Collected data
☆ ☆ ☆

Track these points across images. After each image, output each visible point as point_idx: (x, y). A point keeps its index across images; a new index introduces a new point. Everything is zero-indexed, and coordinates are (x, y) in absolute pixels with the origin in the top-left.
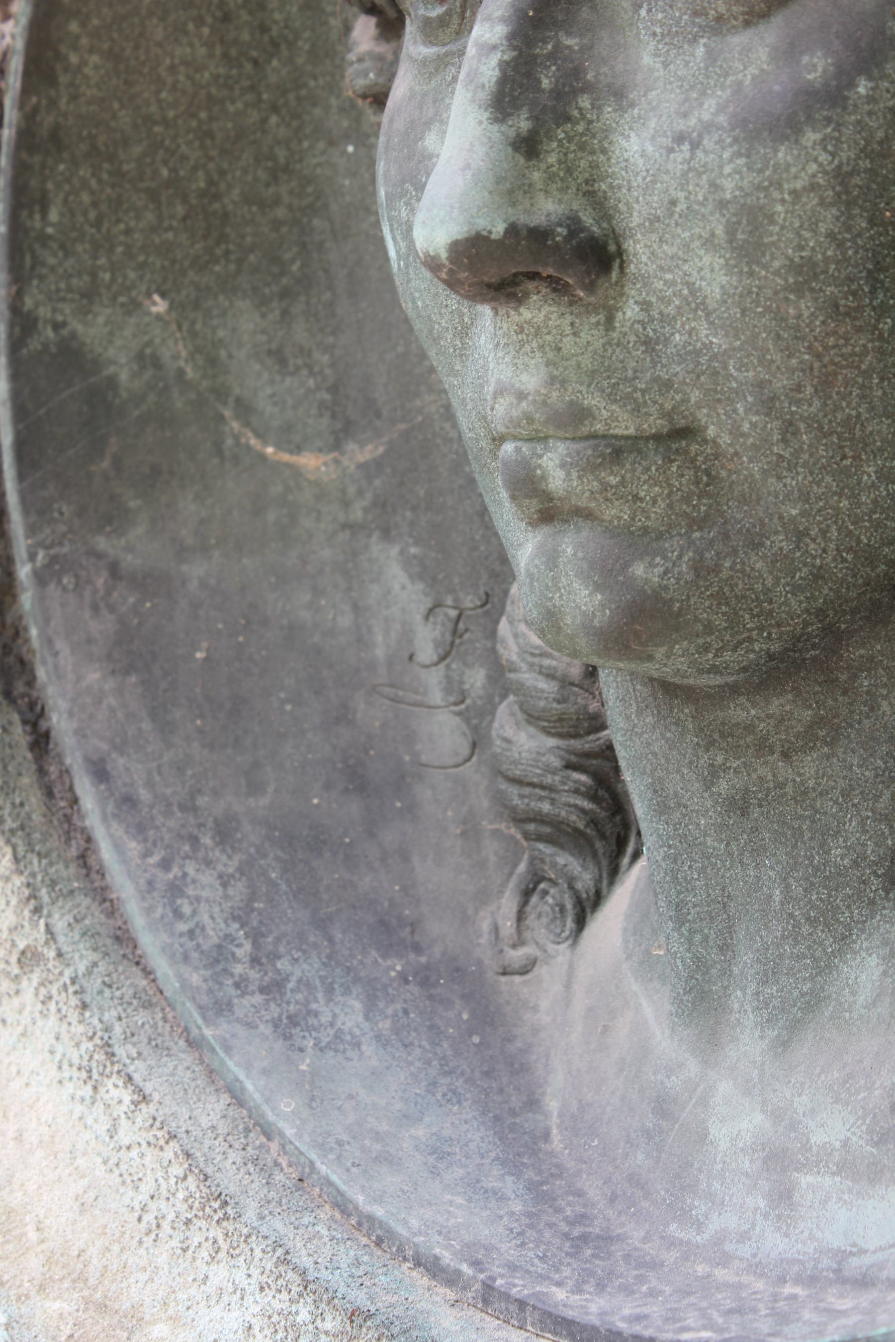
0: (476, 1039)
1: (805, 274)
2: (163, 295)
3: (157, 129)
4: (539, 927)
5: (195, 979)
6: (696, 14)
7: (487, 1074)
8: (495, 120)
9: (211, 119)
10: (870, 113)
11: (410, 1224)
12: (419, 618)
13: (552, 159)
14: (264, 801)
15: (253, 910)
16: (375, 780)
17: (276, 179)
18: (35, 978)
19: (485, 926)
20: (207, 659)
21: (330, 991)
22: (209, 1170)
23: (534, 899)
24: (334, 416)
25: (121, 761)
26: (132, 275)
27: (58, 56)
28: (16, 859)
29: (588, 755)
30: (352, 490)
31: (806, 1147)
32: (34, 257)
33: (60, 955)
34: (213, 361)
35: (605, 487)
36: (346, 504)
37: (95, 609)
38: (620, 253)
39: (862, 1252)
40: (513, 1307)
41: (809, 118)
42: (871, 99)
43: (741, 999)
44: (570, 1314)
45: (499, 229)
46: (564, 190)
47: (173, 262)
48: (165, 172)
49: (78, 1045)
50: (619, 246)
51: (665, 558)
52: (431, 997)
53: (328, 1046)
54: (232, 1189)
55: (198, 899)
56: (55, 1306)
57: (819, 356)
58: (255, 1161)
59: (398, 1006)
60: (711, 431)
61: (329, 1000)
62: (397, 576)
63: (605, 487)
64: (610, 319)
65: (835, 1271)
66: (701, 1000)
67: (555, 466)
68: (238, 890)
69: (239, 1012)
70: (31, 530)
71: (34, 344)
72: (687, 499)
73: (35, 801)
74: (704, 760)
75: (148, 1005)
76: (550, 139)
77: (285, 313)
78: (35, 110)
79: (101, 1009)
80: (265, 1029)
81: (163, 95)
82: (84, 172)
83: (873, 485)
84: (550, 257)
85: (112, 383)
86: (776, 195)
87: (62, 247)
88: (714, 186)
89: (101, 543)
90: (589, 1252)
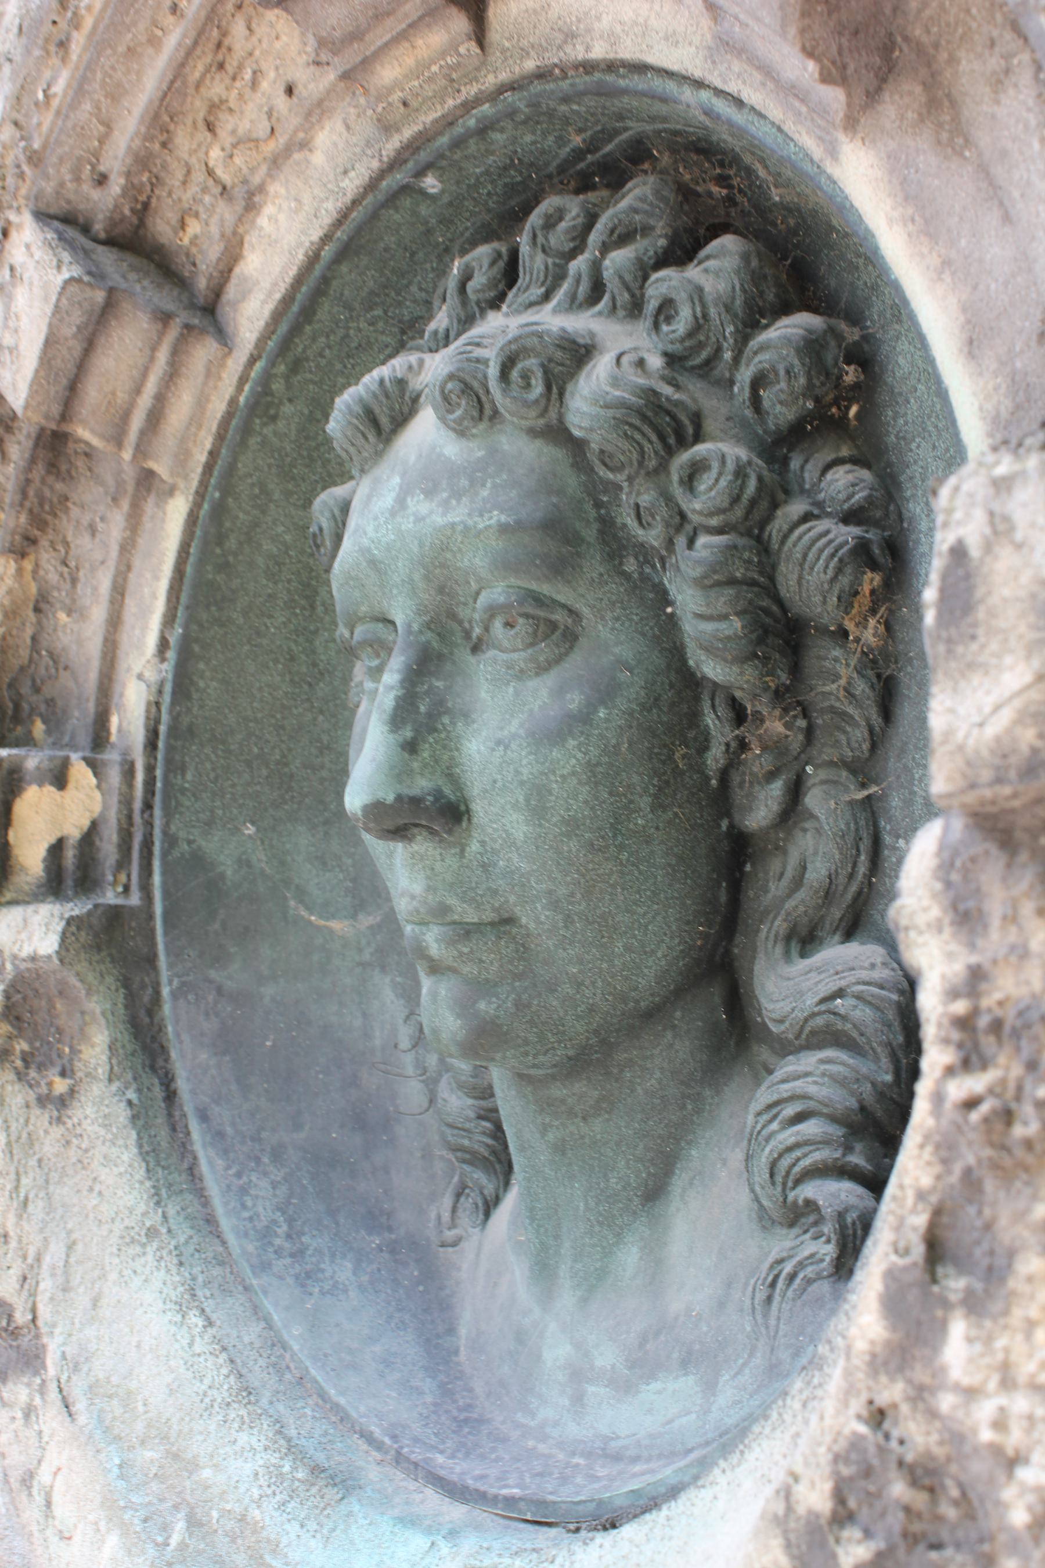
0: (421, 1288)
1: (572, 826)
2: (253, 823)
3: (251, 724)
4: (465, 1218)
5: (250, 1248)
6: (508, 668)
7: (425, 1311)
8: (392, 731)
9: (284, 718)
10: (607, 729)
11: (359, 1410)
12: (401, 1021)
13: (426, 754)
14: (302, 1135)
15: (290, 1203)
16: (371, 1122)
17: (322, 753)
18: (155, 1245)
19: (433, 1215)
20: (273, 1046)
21: (333, 1256)
22: (244, 1371)
23: (462, 1199)
24: (354, 897)
25: (217, 1109)
26: (235, 811)
27: (192, 683)
28: (148, 1171)
30: (364, 941)
32: (177, 802)
33: (169, 1231)
34: (282, 863)
35: (461, 954)
36: (360, 950)
37: (207, 1014)
38: (468, 811)
39: (618, 1437)
40: (412, 1467)
41: (571, 733)
42: (607, 720)
43: (563, 1270)
44: (442, 1473)
45: (390, 798)
46: (433, 773)
47: (260, 803)
48: (256, 750)
49: (175, 1289)
50: (467, 806)
51: (498, 998)
52: (396, 1261)
53: (328, 1292)
54: (257, 1384)
55: (257, 1197)
56: (149, 1454)
57: (583, 876)
58: (274, 1365)
59: (375, 1266)
60: (524, 920)
61: (332, 1262)
63: (461, 954)
64: (463, 851)
65: (603, 1449)
66: (543, 1270)
67: (433, 939)
68: (283, 1191)
69: (275, 1270)
70: (171, 966)
71: (176, 853)
72: (511, 962)
73: (164, 1133)
74: (539, 1120)
75: (222, 1264)
76: (424, 742)
77: (326, 833)
78: (179, 714)
79: (191, 1266)
80: (290, 1280)
81: (255, 704)
82: (208, 750)
83: (622, 955)
84: (435, 813)
85: (222, 876)
86: (553, 778)
87: (194, 795)
88: (517, 772)
89: (212, 974)
90: (467, 1430)
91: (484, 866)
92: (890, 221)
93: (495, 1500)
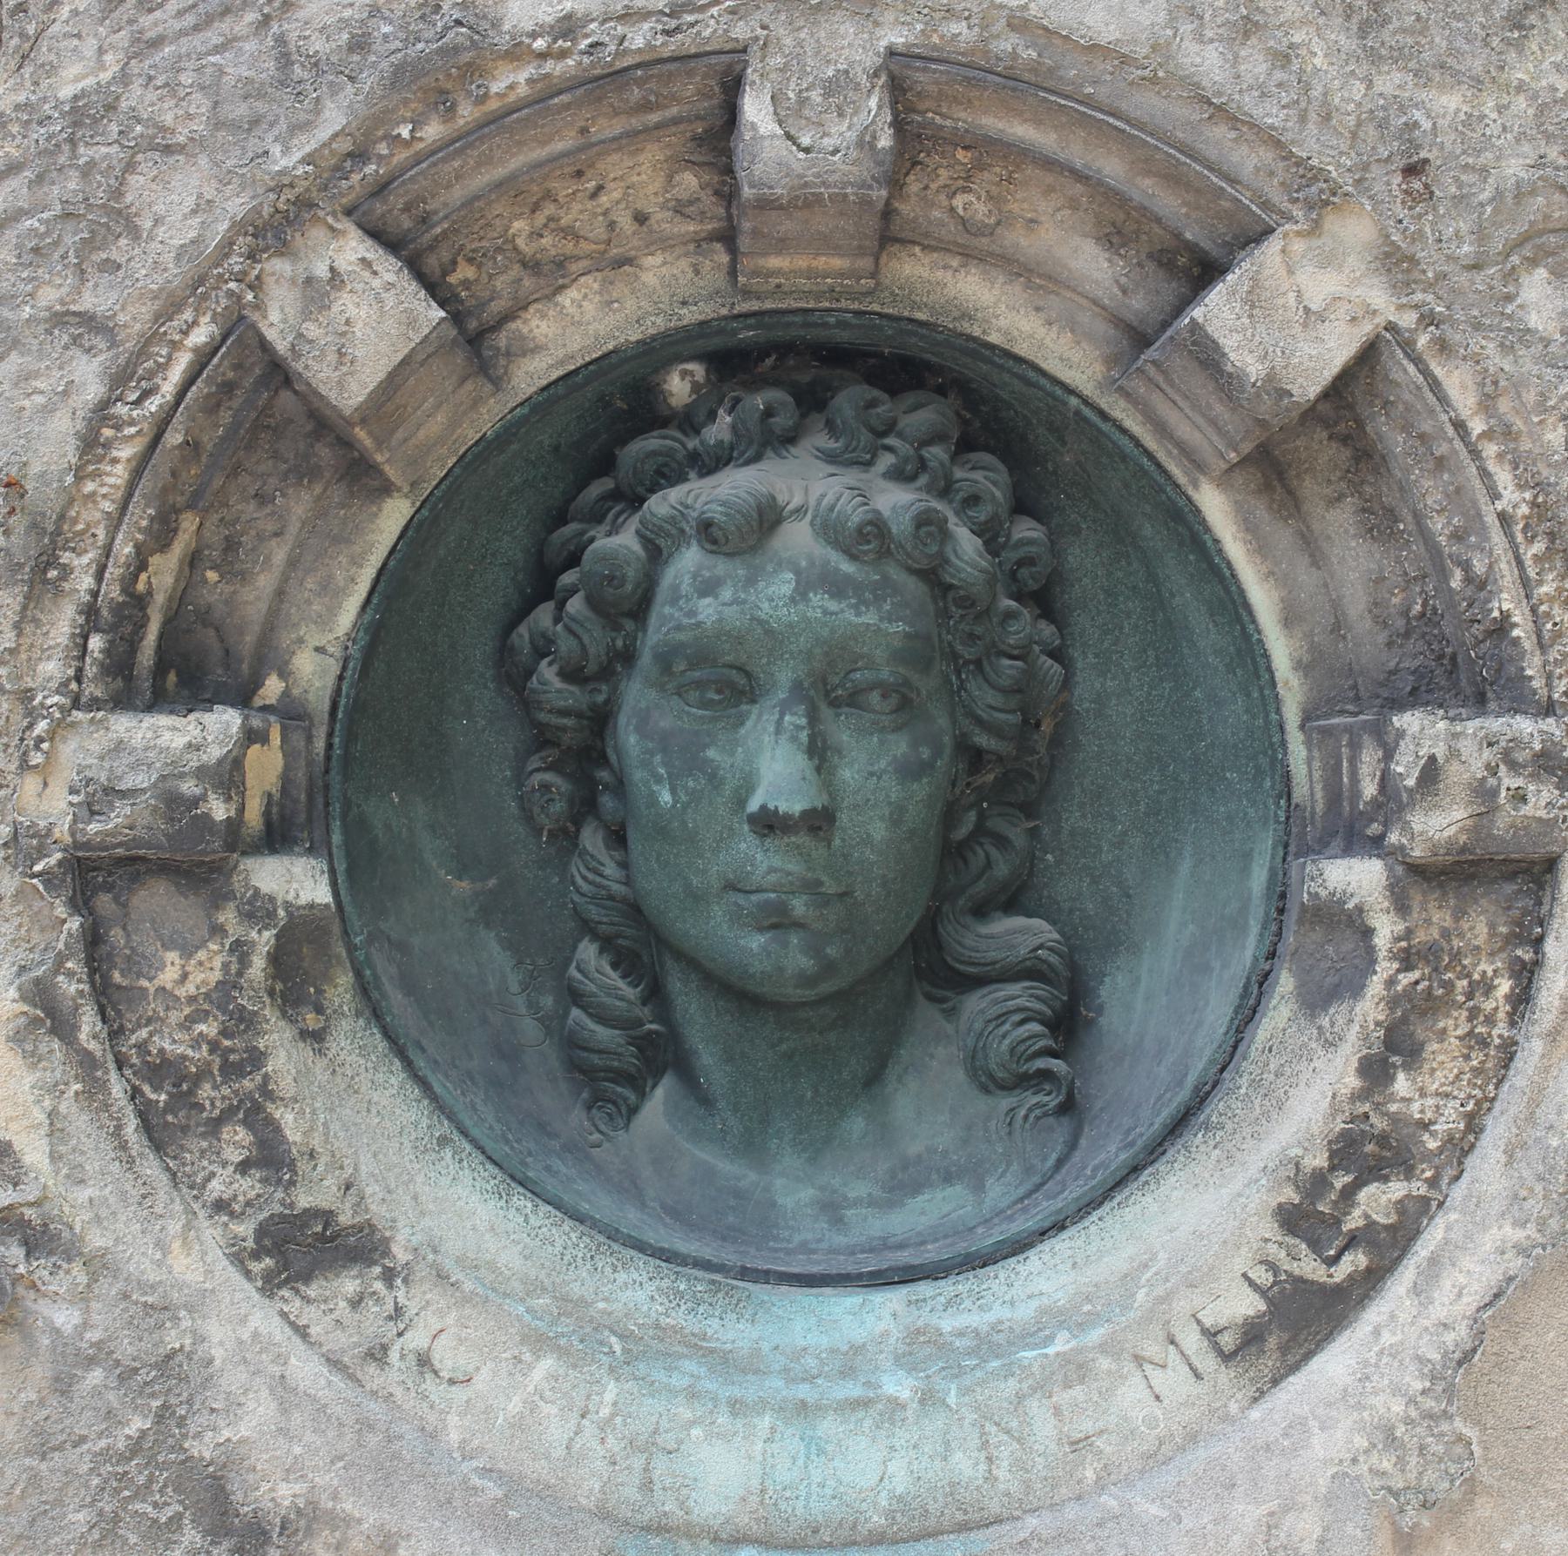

☆ ☆ ☆

= Set task =
Print all of the records above verbatim, leaving out the pictures.

= Task response =
Track these points across images. After each image, output each visible point as point_idx: (x, y). A point keeps its index across images; a new index introduces a new point. Everything is zero-indexed, and coordinates are (x, y) in absolute pixels with the origin in the top-left.
0: (476, 1039)
1: (805, 274)
2: (163, 295)
3: (157, 129)
4: (539, 927)
5: (195, 979)
6: (696, 14)
7: (487, 1074)
8: (495, 120)
9: (211, 119)
10: (870, 113)
11: (410, 1224)
12: (419, 618)
13: (552, 159)
14: (264, 801)
15: (253, 910)
16: (375, 780)
17: (276, 179)
18: (35, 978)
19: (485, 926)
20: (207, 659)
21: (330, 991)
22: (209, 1170)
23: (534, 899)
24: (334, 416)
25: (121, 761)
26: (132, 275)
27: (58, 56)
28: (16, 859)
29: (588, 755)
30: (352, 490)
31: (806, 1147)
32: (34, 257)
33: (60, 955)
34: (213, 361)
35: (605, 487)
36: (346, 504)
37: (95, 609)
38: (620, 253)
39: (862, 1252)
40: (513, 1307)
41: (809, 118)
42: (871, 99)
43: (741, 999)
44: (570, 1314)
45: (499, 229)
46: (564, 190)
47: (173, 262)
48: (165, 172)
49: (78, 1045)
50: (619, 246)
51: (665, 558)
52: (431, 997)
53: (328, 1046)
54: (232, 1189)
55: (198, 899)
56: (55, 1306)
57: (819, 356)
58: (255, 1161)
59: (398, 1006)
60: (711, 431)
61: (329, 1000)
62: (397, 576)
63: (605, 487)
64: (610, 319)
65: (835, 1271)
66: (701, 1000)
67: (555, 466)
68: (238, 890)
69: (239, 1012)
70: (31, 530)
71: (34, 344)
72: (687, 499)
73: (35, 801)
74: (704, 760)
75: (148, 1005)
76: (550, 139)
77: (285, 313)
78: (35, 110)
79: (101, 1009)
80: (265, 1029)
81: (163, 95)
82: (84, 172)
83: (873, 485)
84: (550, 257)
85: (112, 383)
86: (776, 195)
87: (62, 247)
88: (714, 186)
89: (101, 543)
90: (589, 1252)
0: (421, 1288)
1: (572, 826)
2: (253, 823)
3: (251, 724)
4: (465, 1218)
5: (250, 1248)
6: (508, 668)
7: (425, 1311)
8: (392, 731)
9: (284, 718)
10: (607, 729)
11: (359, 1410)
12: (401, 1021)
13: (426, 754)
14: (302, 1135)
15: (290, 1203)
16: (371, 1122)
17: (322, 753)
18: (155, 1245)
19: (433, 1215)
20: (273, 1046)
21: (333, 1256)
22: (244, 1371)
23: (462, 1199)
24: (354, 897)
25: (217, 1109)
26: (235, 811)
27: (192, 683)
28: (148, 1171)
30: (364, 941)
32: (177, 802)
33: (169, 1231)
34: (282, 863)
35: (461, 954)
36: (360, 950)
37: (207, 1014)
38: (468, 811)
39: (618, 1437)
40: (412, 1467)
41: (571, 733)
42: (607, 720)
43: (563, 1270)
44: (442, 1473)
45: (390, 798)
46: (433, 773)
47: (260, 803)
48: (256, 750)
49: (175, 1289)
50: (467, 806)
51: (498, 998)
52: (396, 1261)
53: (328, 1292)
54: (257, 1384)
55: (257, 1197)
56: (149, 1454)
57: (583, 876)
58: (274, 1365)
59: (375, 1266)
60: (524, 920)
61: (332, 1262)
63: (461, 954)
64: (463, 851)
65: (603, 1449)
66: (543, 1270)
67: (433, 939)
68: (283, 1191)
69: (275, 1270)
70: (171, 966)
71: (176, 853)
72: (511, 962)
73: (164, 1133)
74: (539, 1120)
75: (222, 1264)
76: (424, 742)
77: (326, 833)
78: (179, 714)
79: (191, 1266)
80: (290, 1280)
81: (255, 704)
82: (208, 750)
83: (622, 955)
84: (435, 813)
85: (222, 876)
86: (553, 778)
87: (194, 795)
88: (517, 772)
89: (212, 974)
90: (467, 1430)
91: (484, 866)
92: (890, 221)
93: (495, 1500)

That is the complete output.